Data records –
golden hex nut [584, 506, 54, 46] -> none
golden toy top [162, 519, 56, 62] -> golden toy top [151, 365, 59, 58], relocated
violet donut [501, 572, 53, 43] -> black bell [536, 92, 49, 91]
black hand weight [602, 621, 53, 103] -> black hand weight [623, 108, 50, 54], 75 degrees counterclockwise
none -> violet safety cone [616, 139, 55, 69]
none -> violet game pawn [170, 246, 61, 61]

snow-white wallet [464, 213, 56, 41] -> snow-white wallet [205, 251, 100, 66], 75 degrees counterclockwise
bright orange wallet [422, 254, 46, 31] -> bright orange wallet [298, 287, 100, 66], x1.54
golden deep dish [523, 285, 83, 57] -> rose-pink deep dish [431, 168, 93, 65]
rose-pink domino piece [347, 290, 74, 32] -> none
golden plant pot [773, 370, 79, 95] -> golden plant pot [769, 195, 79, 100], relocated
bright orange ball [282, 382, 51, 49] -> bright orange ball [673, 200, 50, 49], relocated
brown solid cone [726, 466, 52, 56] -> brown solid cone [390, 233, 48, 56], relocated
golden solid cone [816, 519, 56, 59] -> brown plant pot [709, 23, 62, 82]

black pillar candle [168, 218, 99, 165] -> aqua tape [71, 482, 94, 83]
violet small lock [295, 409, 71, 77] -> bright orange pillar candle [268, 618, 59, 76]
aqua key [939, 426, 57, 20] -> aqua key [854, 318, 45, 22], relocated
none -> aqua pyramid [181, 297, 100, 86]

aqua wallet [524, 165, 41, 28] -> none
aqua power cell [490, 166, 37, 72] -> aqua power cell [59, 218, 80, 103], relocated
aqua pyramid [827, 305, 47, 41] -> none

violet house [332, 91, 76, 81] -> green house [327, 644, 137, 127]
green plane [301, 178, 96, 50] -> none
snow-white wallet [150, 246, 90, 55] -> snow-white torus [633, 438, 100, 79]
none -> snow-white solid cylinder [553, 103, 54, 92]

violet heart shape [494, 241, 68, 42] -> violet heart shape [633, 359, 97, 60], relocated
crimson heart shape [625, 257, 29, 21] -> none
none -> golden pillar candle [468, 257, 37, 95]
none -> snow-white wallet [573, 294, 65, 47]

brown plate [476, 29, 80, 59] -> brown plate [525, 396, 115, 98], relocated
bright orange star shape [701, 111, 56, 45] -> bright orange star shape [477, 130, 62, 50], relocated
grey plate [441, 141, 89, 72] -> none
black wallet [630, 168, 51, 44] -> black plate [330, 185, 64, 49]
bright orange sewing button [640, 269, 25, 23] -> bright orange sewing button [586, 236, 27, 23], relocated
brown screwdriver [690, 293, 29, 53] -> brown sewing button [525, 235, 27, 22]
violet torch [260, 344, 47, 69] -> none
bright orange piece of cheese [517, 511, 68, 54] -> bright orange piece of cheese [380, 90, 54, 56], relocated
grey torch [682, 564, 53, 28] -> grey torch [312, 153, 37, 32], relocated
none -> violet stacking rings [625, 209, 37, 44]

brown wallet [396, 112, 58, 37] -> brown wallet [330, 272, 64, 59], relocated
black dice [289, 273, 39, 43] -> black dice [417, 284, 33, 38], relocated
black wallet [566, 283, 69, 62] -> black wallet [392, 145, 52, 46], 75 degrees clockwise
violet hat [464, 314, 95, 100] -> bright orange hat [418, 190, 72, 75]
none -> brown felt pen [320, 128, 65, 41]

What this task involves –
Reproduce all entries exactly, leaving each one whole.

Task output –
golden hex nut [584, 506, 54, 46] -> none
golden toy top [162, 519, 56, 62] -> golden toy top [151, 365, 59, 58], relocated
violet donut [501, 572, 53, 43] -> black bell [536, 92, 49, 91]
black hand weight [602, 621, 53, 103] -> black hand weight [623, 108, 50, 54], 75 degrees counterclockwise
none -> violet safety cone [616, 139, 55, 69]
none -> violet game pawn [170, 246, 61, 61]

snow-white wallet [464, 213, 56, 41] -> snow-white wallet [205, 251, 100, 66], 75 degrees counterclockwise
bright orange wallet [422, 254, 46, 31] -> bright orange wallet [298, 287, 100, 66], x1.54
golden deep dish [523, 285, 83, 57] -> rose-pink deep dish [431, 168, 93, 65]
rose-pink domino piece [347, 290, 74, 32] -> none
golden plant pot [773, 370, 79, 95] -> golden plant pot [769, 195, 79, 100], relocated
bright orange ball [282, 382, 51, 49] -> bright orange ball [673, 200, 50, 49], relocated
brown solid cone [726, 466, 52, 56] -> brown solid cone [390, 233, 48, 56], relocated
golden solid cone [816, 519, 56, 59] -> brown plant pot [709, 23, 62, 82]

black pillar candle [168, 218, 99, 165] -> aqua tape [71, 482, 94, 83]
violet small lock [295, 409, 71, 77] -> bright orange pillar candle [268, 618, 59, 76]
aqua key [939, 426, 57, 20] -> aqua key [854, 318, 45, 22], relocated
none -> aqua pyramid [181, 297, 100, 86]

aqua wallet [524, 165, 41, 28] -> none
aqua power cell [490, 166, 37, 72] -> aqua power cell [59, 218, 80, 103], relocated
aqua pyramid [827, 305, 47, 41] -> none

violet house [332, 91, 76, 81] -> green house [327, 644, 137, 127]
green plane [301, 178, 96, 50] -> none
snow-white wallet [150, 246, 90, 55] -> snow-white torus [633, 438, 100, 79]
none -> snow-white solid cylinder [553, 103, 54, 92]

violet heart shape [494, 241, 68, 42] -> violet heart shape [633, 359, 97, 60], relocated
crimson heart shape [625, 257, 29, 21] -> none
none -> golden pillar candle [468, 257, 37, 95]
none -> snow-white wallet [573, 294, 65, 47]

brown plate [476, 29, 80, 59] -> brown plate [525, 396, 115, 98], relocated
bright orange star shape [701, 111, 56, 45] -> bright orange star shape [477, 130, 62, 50], relocated
grey plate [441, 141, 89, 72] -> none
black wallet [630, 168, 51, 44] -> black plate [330, 185, 64, 49]
bright orange sewing button [640, 269, 25, 23] -> bright orange sewing button [586, 236, 27, 23], relocated
brown screwdriver [690, 293, 29, 53] -> brown sewing button [525, 235, 27, 22]
violet torch [260, 344, 47, 69] -> none
bright orange piece of cheese [517, 511, 68, 54] -> bright orange piece of cheese [380, 90, 54, 56], relocated
grey torch [682, 564, 53, 28] -> grey torch [312, 153, 37, 32], relocated
none -> violet stacking rings [625, 209, 37, 44]

brown wallet [396, 112, 58, 37] -> brown wallet [330, 272, 64, 59], relocated
black dice [289, 273, 39, 43] -> black dice [417, 284, 33, 38], relocated
black wallet [566, 283, 69, 62] -> black wallet [392, 145, 52, 46], 75 degrees clockwise
violet hat [464, 314, 95, 100] -> bright orange hat [418, 190, 72, 75]
none -> brown felt pen [320, 128, 65, 41]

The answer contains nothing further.